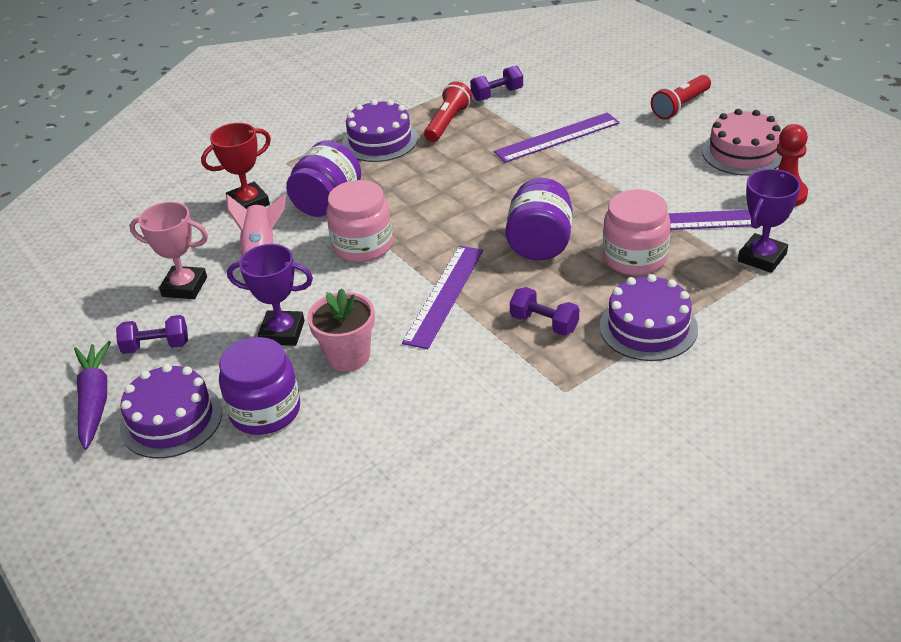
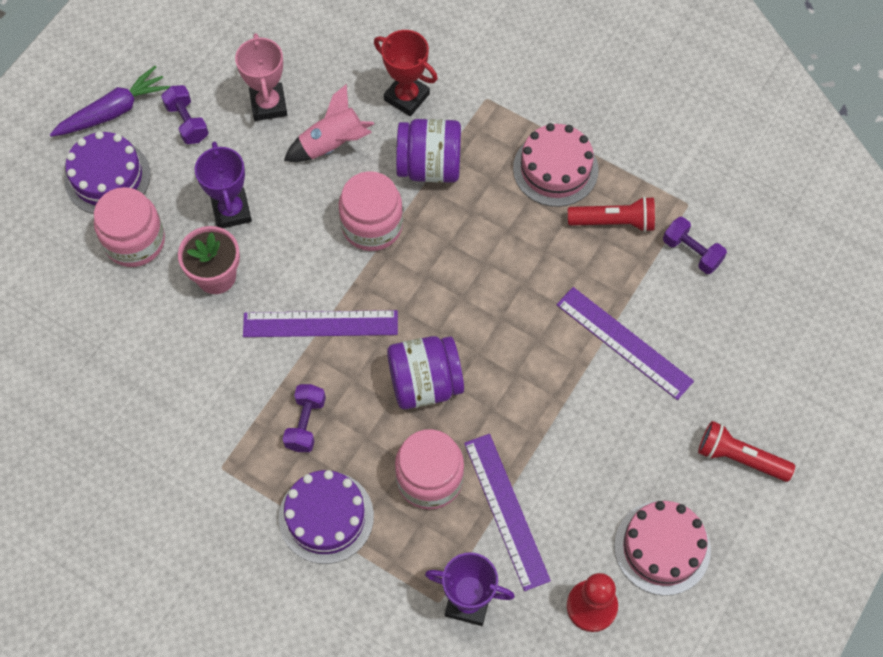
camera: 65 degrees right, 25 degrees up
(265, 411) = (135, 241): purple jar -> pink jar
(380, 140) = (555, 169): purple cake -> pink cake

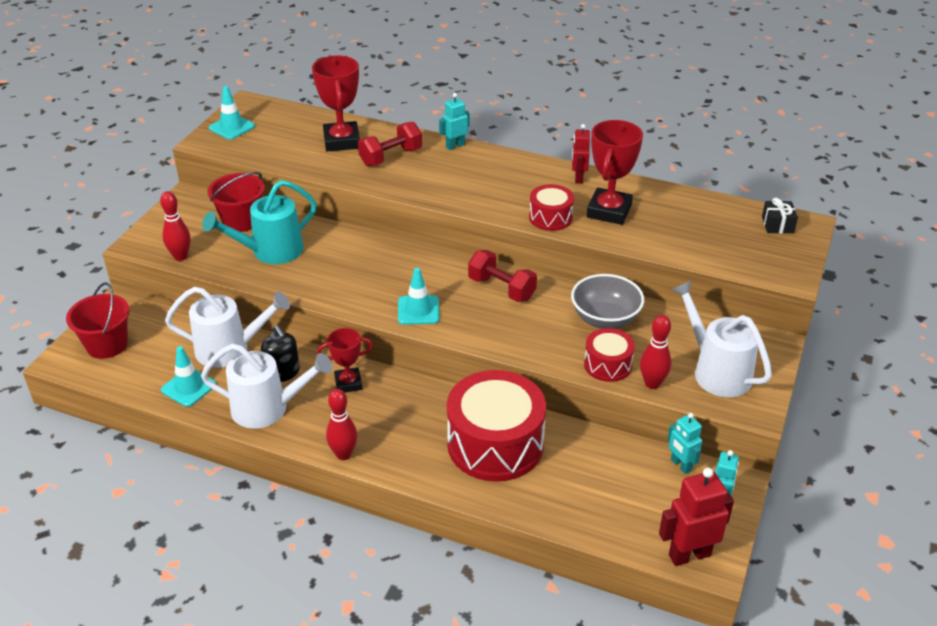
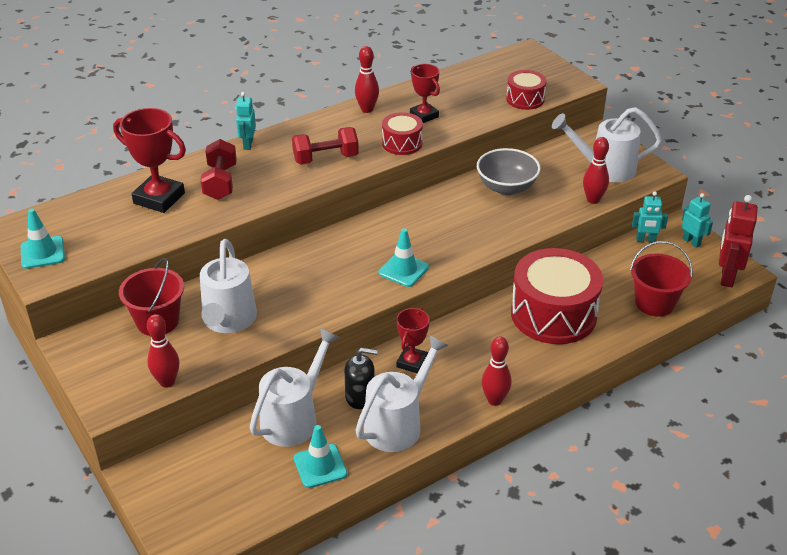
camera: 55 degrees left, 0 degrees up
(107, 345) = (196, 505): red bucket -> red bucket (654, 303)
(270, 252) = (228, 321): turquoise watering can -> white watering can
(501, 289) = (421, 217): red dumbbell -> red dumbbell (325, 159)
(578, 178) = (367, 109): red robot -> red bowling pin
(607, 365) = (556, 209): red drum -> red drum (525, 99)
(609, 211) = (424, 115): red trophy -> red trophy, size x0.63
(777, 225) = (517, 61): black gift -> none

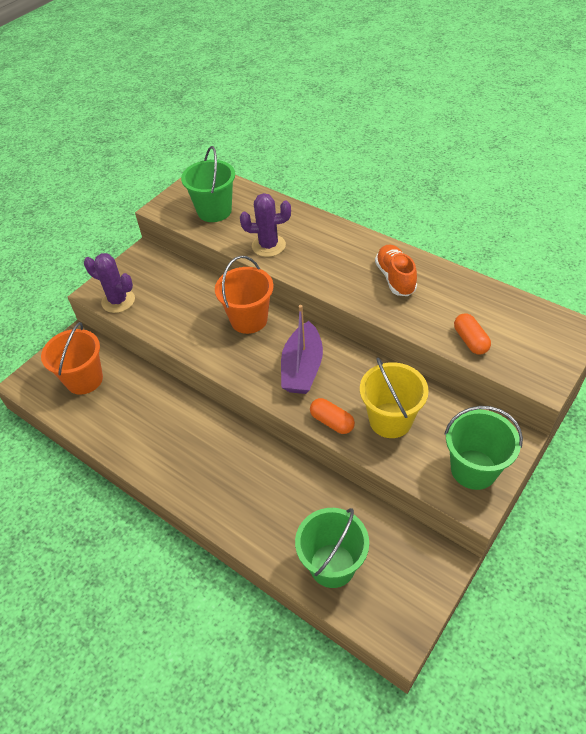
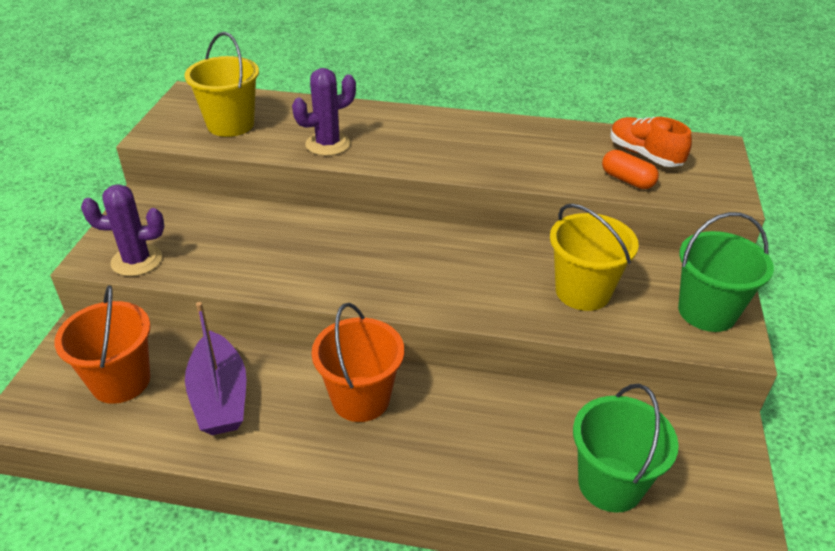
camera: 30 degrees left, 10 degrees down
(214, 211) = (230, 124): green bucket -> yellow bucket
(249, 319) = (337, 237): orange bucket -> orange bucket (361, 399)
(302, 368) = (441, 269): purple boat -> purple boat (220, 397)
(332, 422) = (518, 313): orange capsule -> none
(395, 278) = (501, 143): orange shoe -> orange shoe (644, 155)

*Work to complete*
Omitting all pictures, restate exactly the lines of the material from its start through the line that contains "(270, 252) = (228, 321): turquoise".

*Written reply*
camera: 65 degrees right, 25 degrees up
(265, 411) = (135, 241): purple jar -> pink jar
(380, 140) = (555, 169): purple cake -> pink cake

camera: 55 degrees left, 0 degrees up
(107, 345) = (196, 505): red bucket -> red bucket (654, 303)
(270, 252) = (228, 321): turquoise watering can -> white watering can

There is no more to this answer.